**** Data excerpts
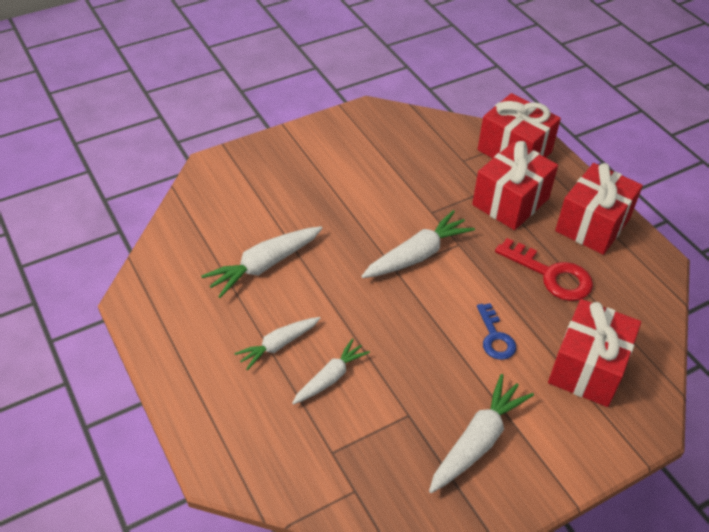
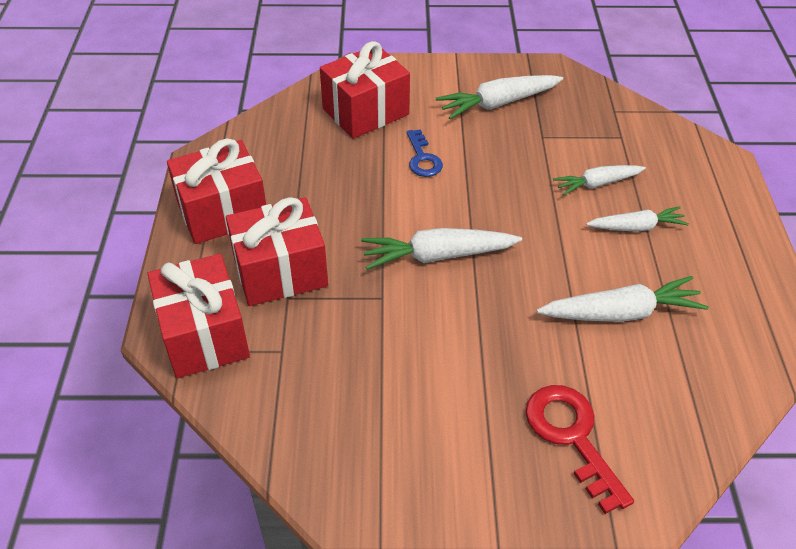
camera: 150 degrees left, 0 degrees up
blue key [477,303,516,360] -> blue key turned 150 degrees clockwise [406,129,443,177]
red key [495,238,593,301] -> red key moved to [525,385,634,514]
********
**** Data excerpts
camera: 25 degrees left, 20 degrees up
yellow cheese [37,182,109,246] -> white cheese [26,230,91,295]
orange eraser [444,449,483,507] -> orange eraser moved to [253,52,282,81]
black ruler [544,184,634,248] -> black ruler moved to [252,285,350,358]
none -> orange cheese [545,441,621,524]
********
**** Data excerpts
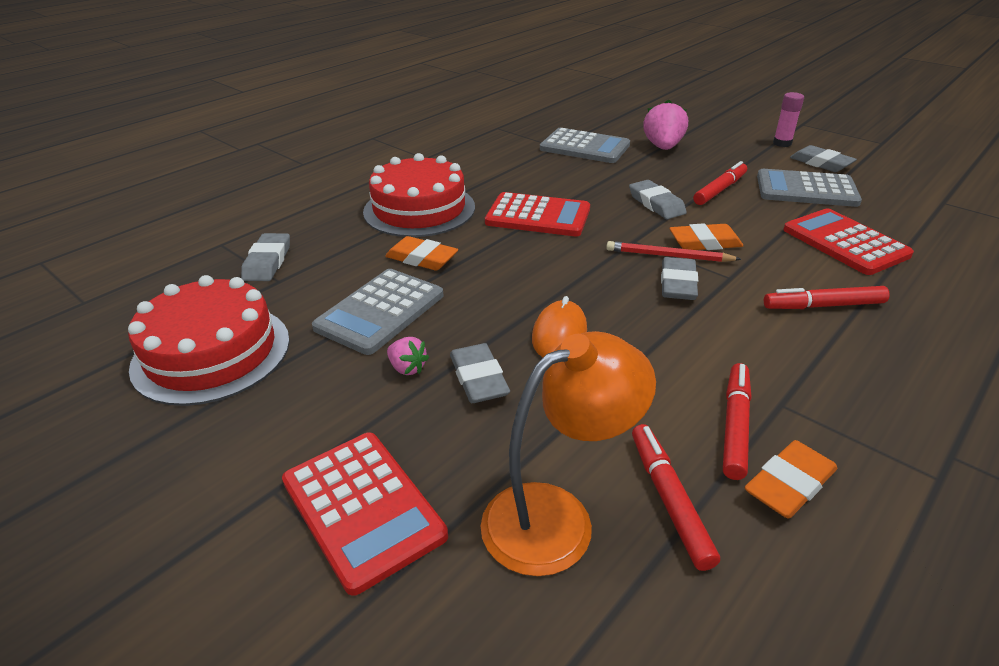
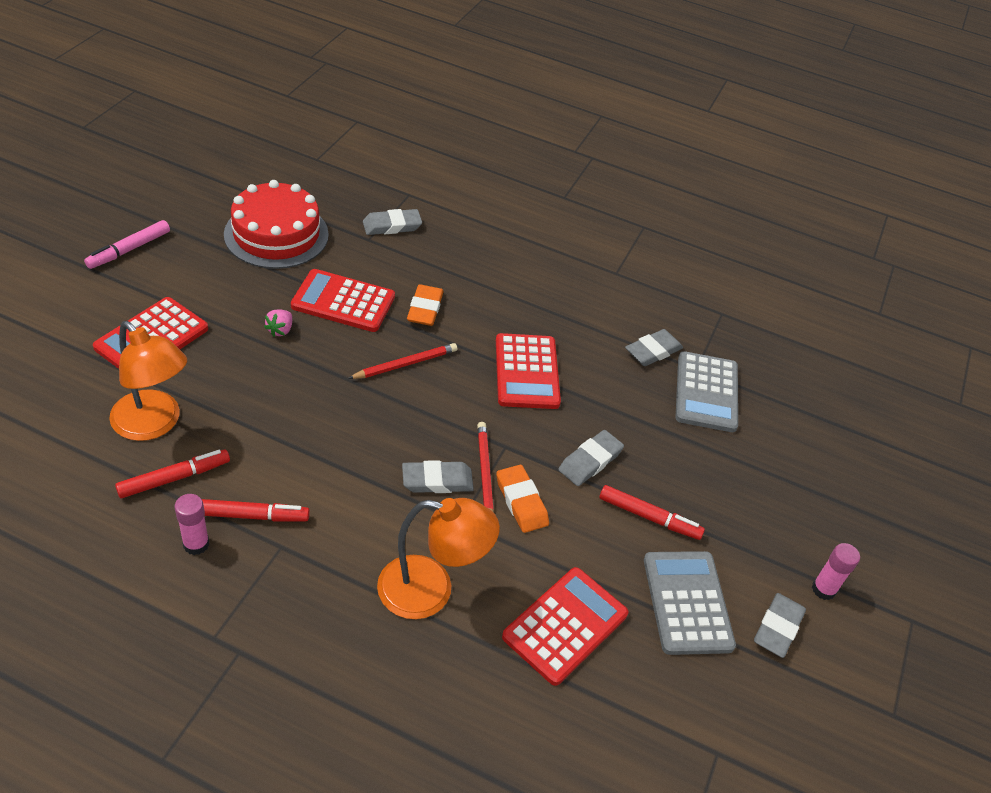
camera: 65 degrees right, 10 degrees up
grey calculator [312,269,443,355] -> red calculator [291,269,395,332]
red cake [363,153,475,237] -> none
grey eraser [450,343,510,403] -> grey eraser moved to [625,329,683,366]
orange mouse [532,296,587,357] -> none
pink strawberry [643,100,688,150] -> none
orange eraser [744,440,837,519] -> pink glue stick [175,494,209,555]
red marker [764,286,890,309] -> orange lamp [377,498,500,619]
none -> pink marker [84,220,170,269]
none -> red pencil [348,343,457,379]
********
Task directions
Set down, exactly as they appear above, all lines from the one that has "camera: 150 degrees left, 0 degrees up" down to the one that has "red key [495,238,593,301]", including those two and no others.

Answer to this problem
camera: 150 degrees left, 0 degrees up
blue key [477,303,516,360] -> blue key turned 150 degrees clockwise [406,129,443,177]
red key [495,238,593,301] -> red key moved to [525,385,634,514]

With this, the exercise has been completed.